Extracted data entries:

+ + + + + + +

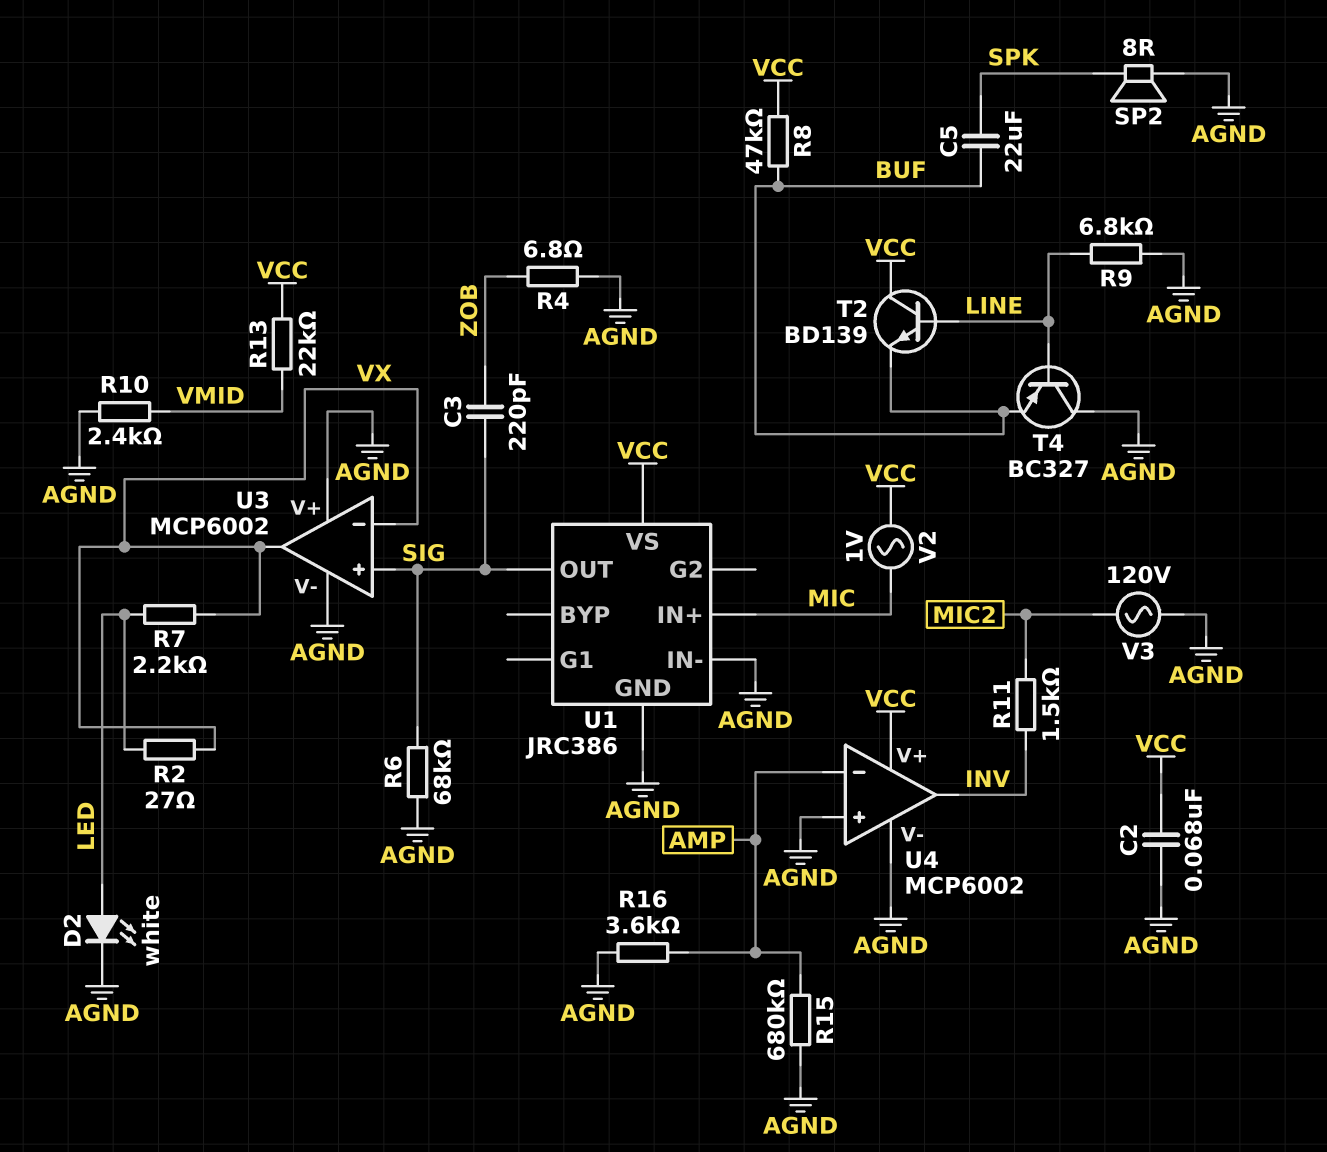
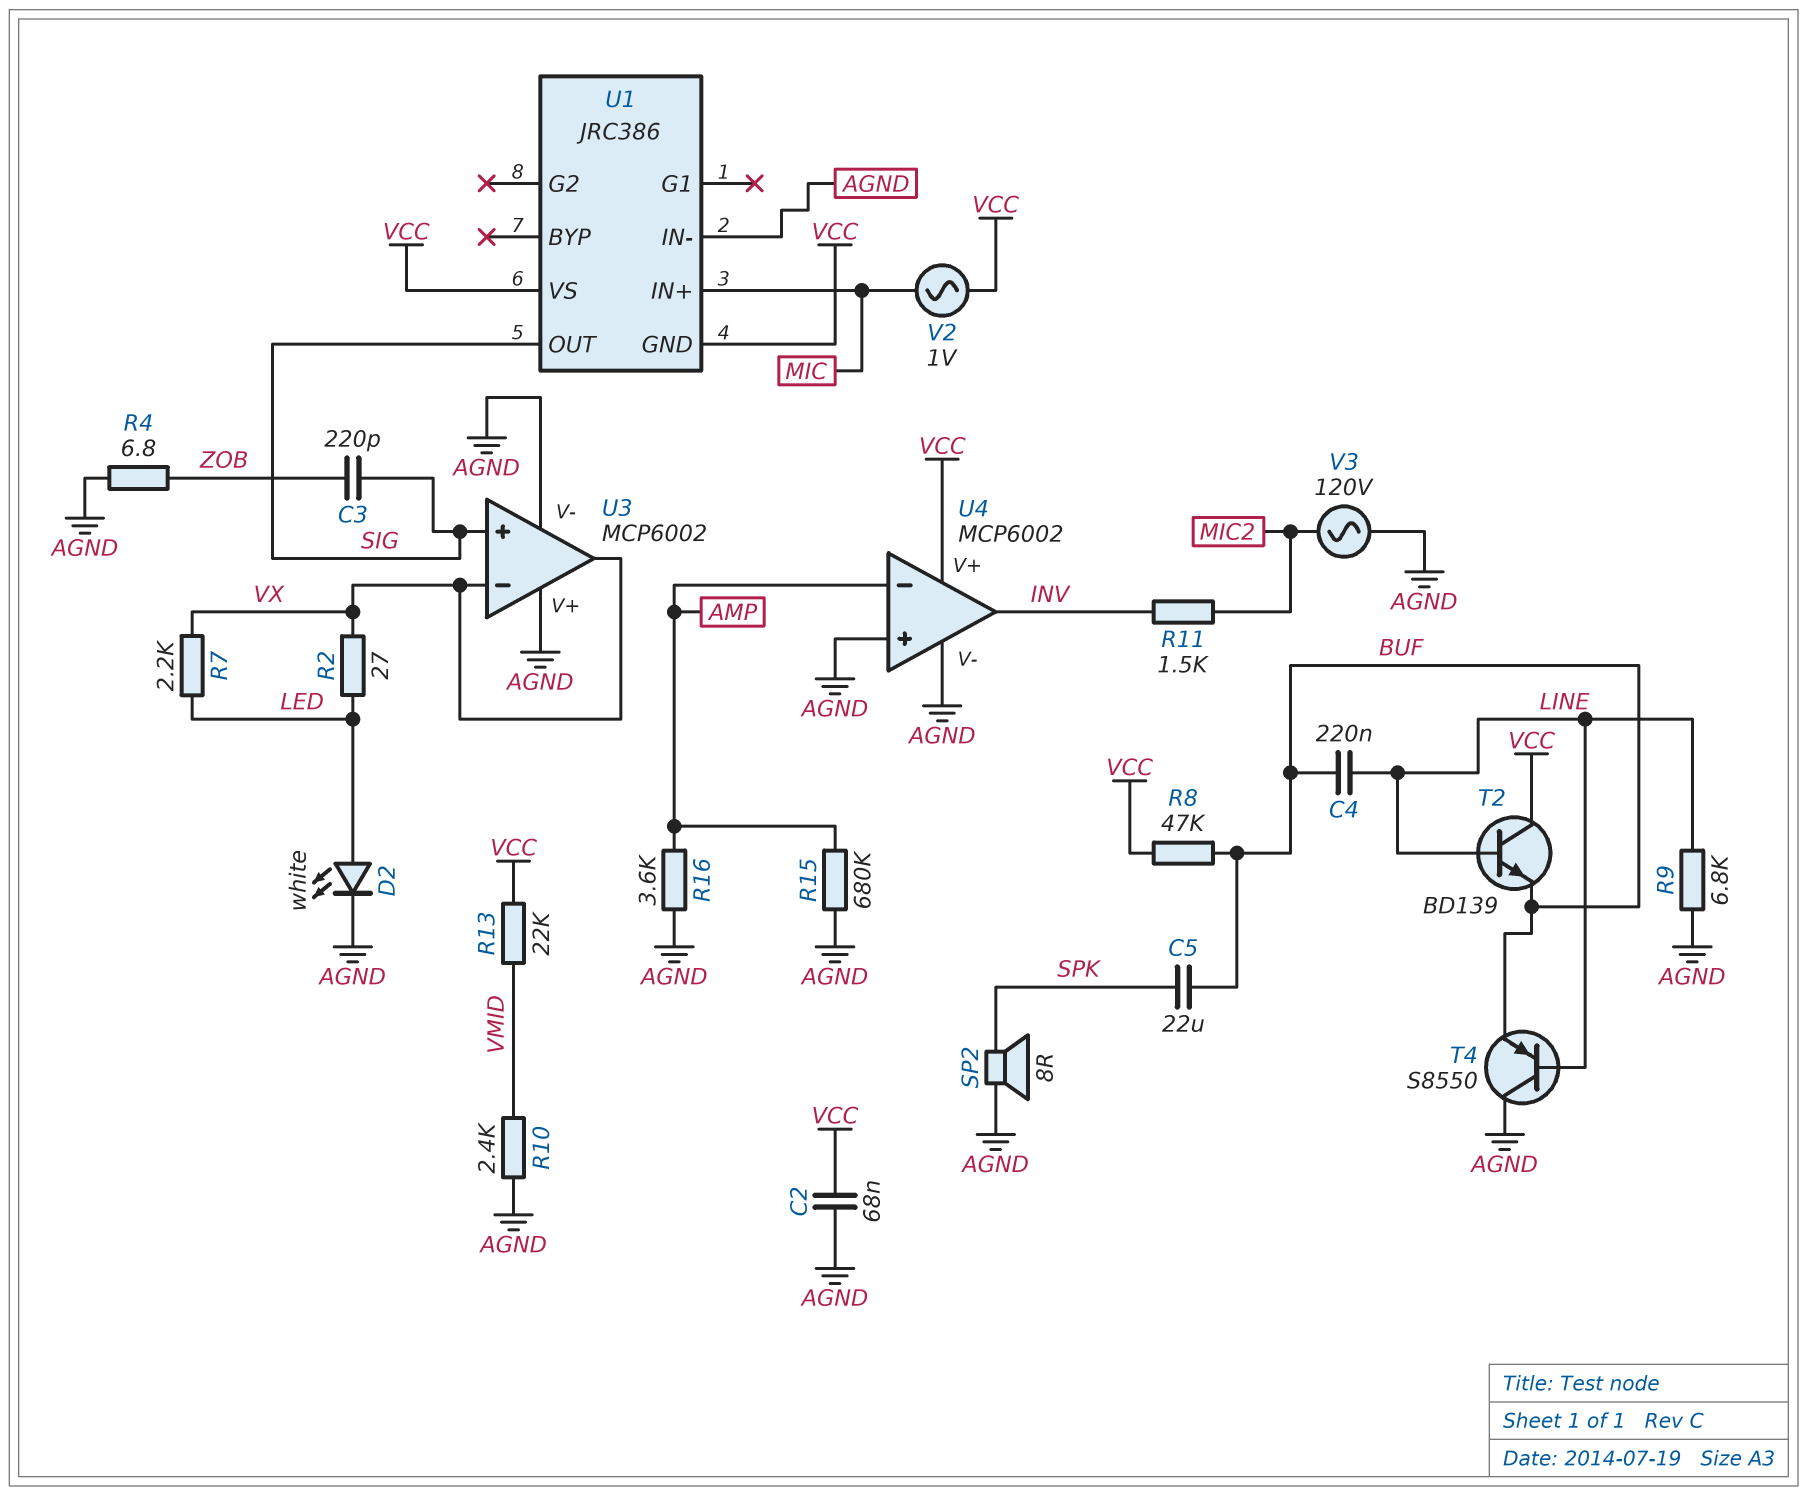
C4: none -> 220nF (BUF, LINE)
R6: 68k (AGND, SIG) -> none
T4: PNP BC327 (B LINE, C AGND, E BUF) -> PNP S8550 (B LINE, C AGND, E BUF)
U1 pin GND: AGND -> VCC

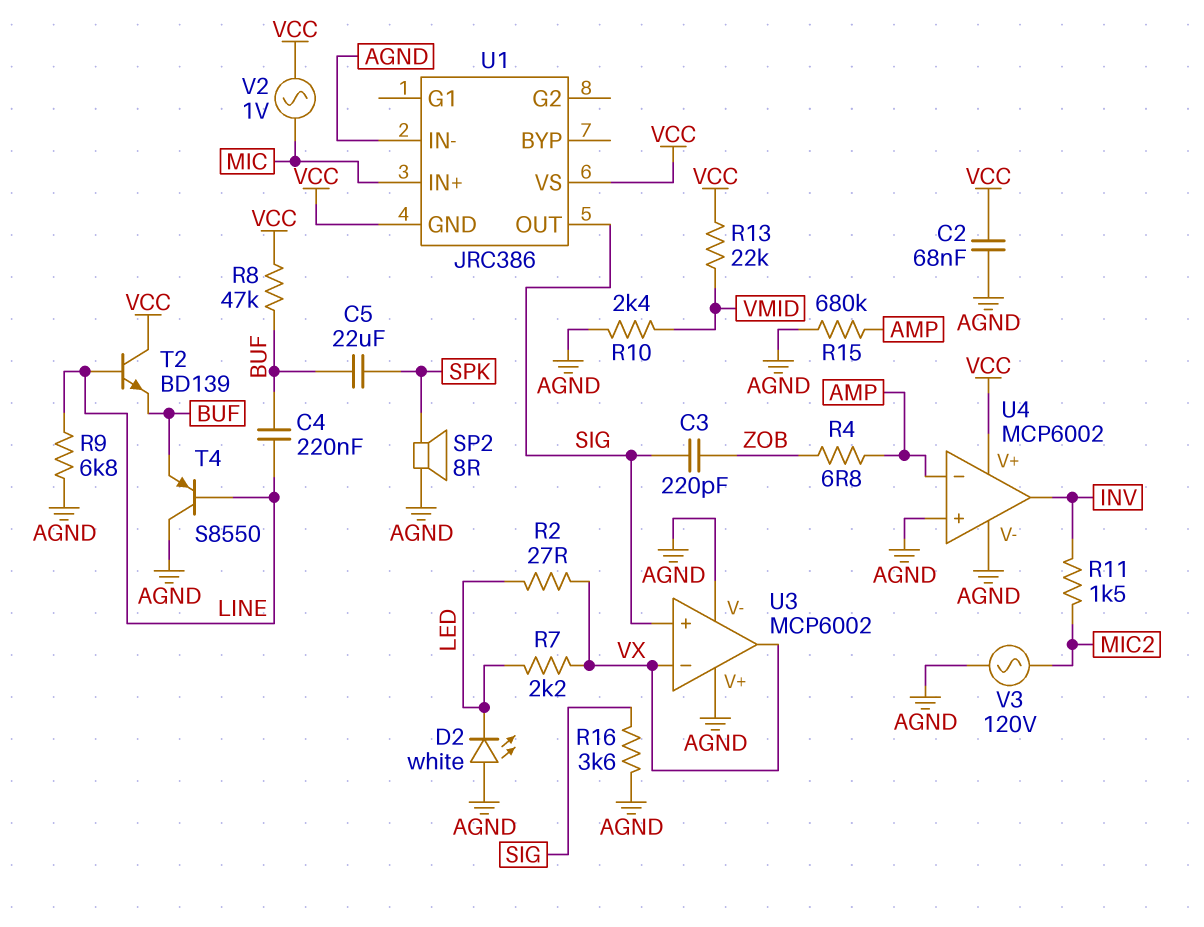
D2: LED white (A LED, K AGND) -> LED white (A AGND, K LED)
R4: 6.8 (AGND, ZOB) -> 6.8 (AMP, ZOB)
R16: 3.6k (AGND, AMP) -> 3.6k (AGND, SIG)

+ + + + + + +

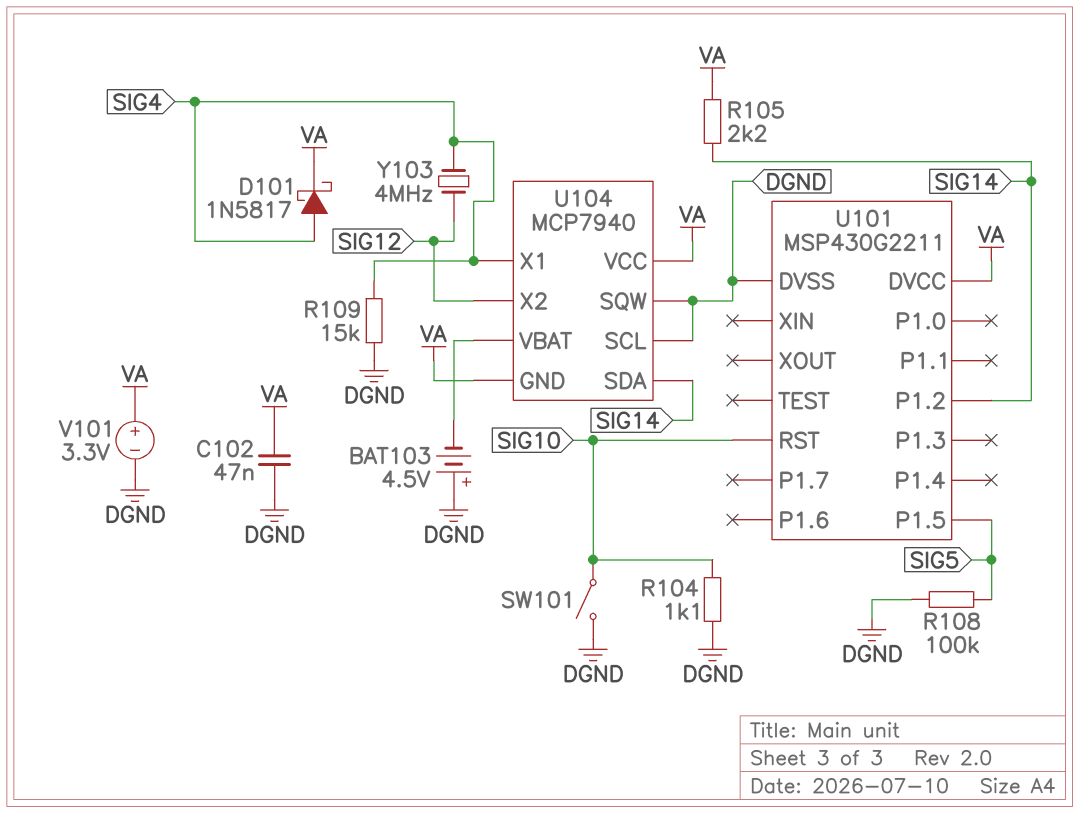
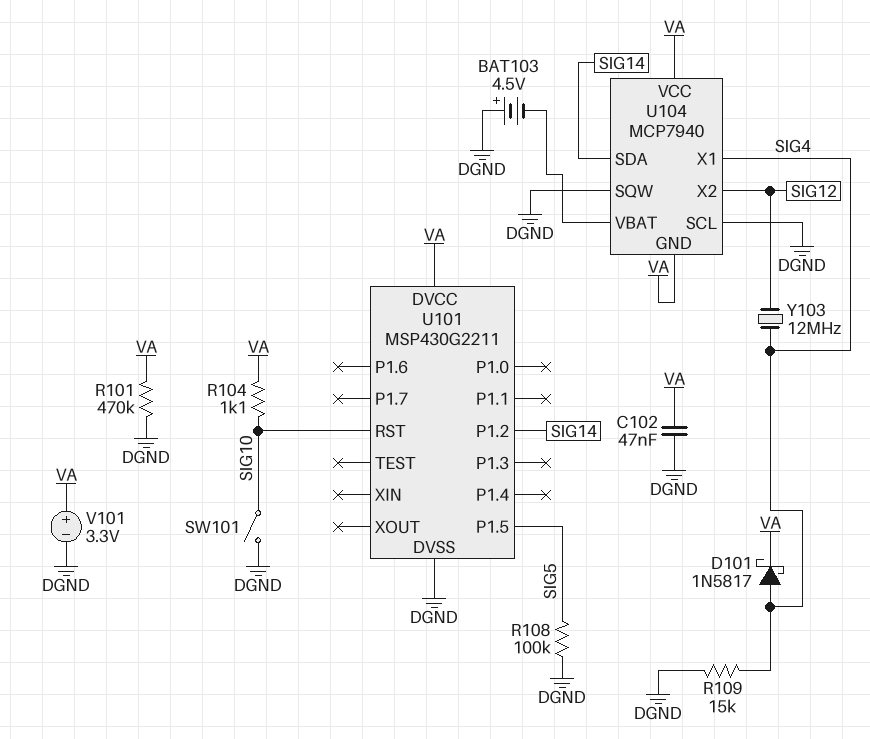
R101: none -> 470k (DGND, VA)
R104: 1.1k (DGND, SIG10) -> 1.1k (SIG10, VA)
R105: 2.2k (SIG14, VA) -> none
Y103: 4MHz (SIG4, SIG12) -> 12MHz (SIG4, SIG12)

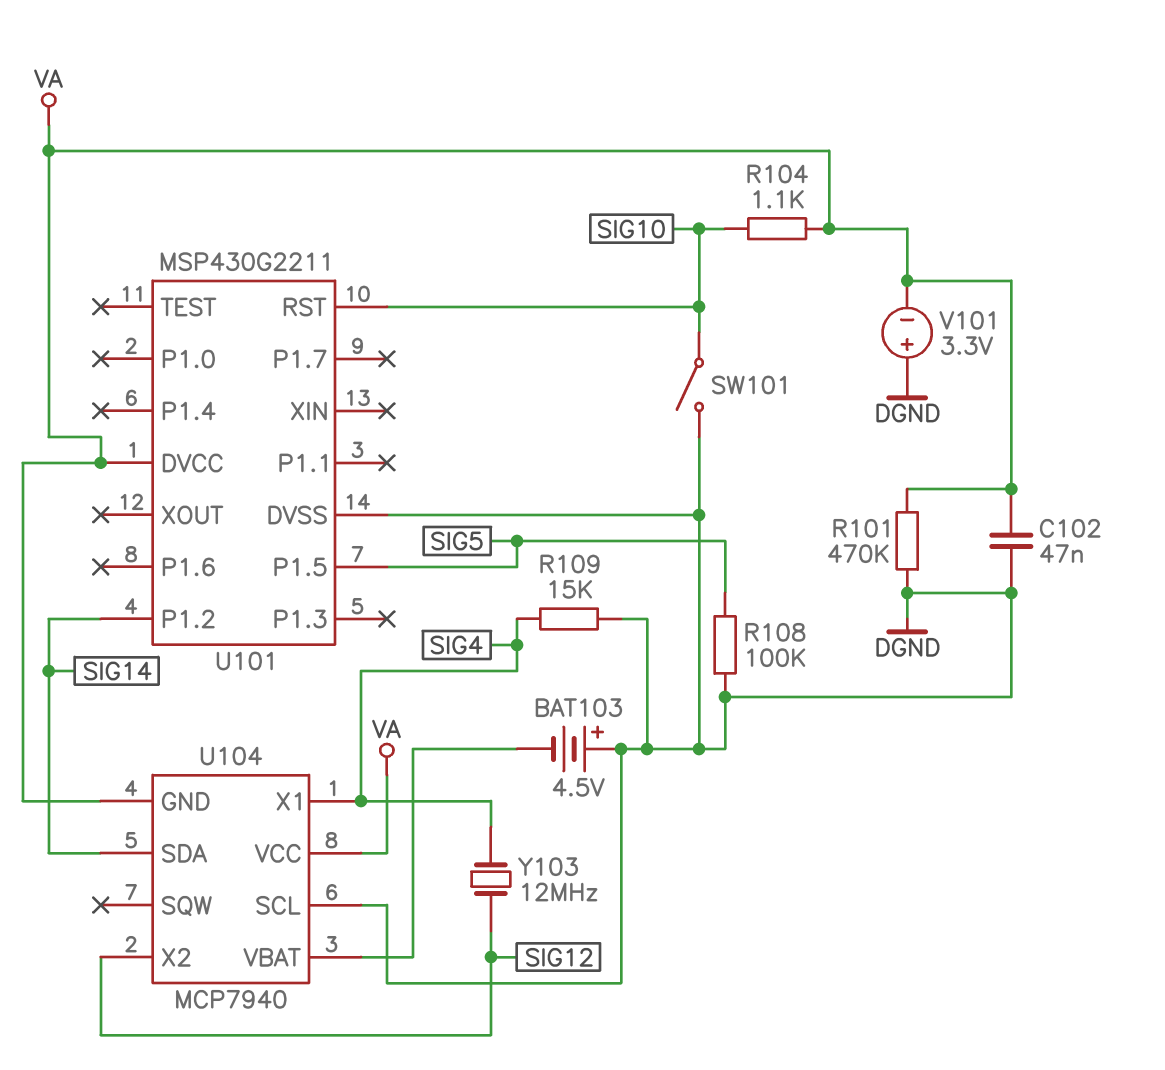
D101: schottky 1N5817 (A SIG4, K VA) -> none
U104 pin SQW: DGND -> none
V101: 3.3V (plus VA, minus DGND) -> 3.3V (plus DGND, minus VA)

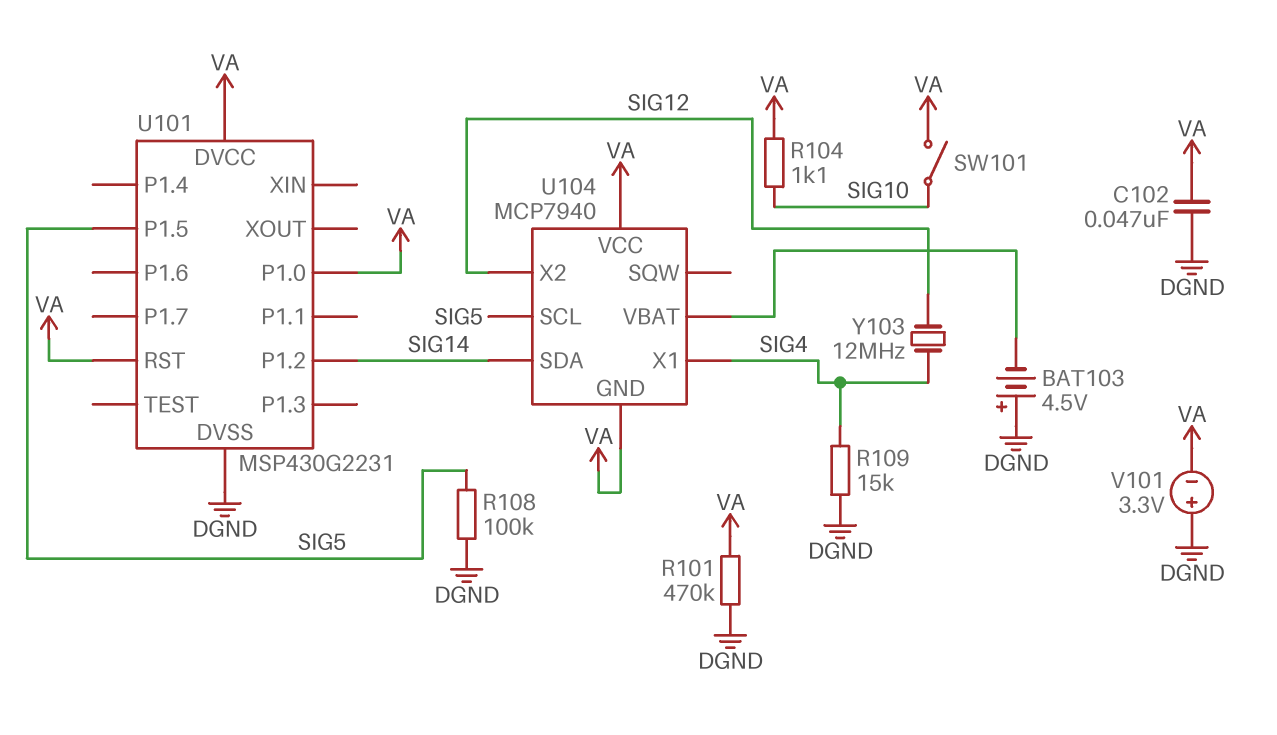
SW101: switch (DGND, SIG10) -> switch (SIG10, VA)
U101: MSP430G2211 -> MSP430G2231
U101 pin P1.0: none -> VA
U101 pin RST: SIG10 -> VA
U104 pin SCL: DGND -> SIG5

+ + + + + + +

Reproduce the data above exactly, but only from the line containing "C4: none -> 220nF (BUF, LINE)" through the line containing "R16: 3.6k (AGND, AMP) -> 3.6k (AGND, SIG)". Omit all pictures.

- SOLVED EXERCISE:
C4: none -> 220nF (BUF, LINE)
R6: 68k (AGND, SIG) -> none
T4: PNP BC327 (B LINE, C AGND, E BUF) -> PNP S8550 (B LINE, C AGND, E BUF)
U1 pin GND: AGND -> VCC

D2: LED white (A LED, K AGND) -> LED white (A AGND, K LED)
R4: 6.8 (AGND, ZOB) -> 6.8 (AMP, ZOB)
R16: 3.6k (AGND, AMP) -> 3.6k (AGND, SIG)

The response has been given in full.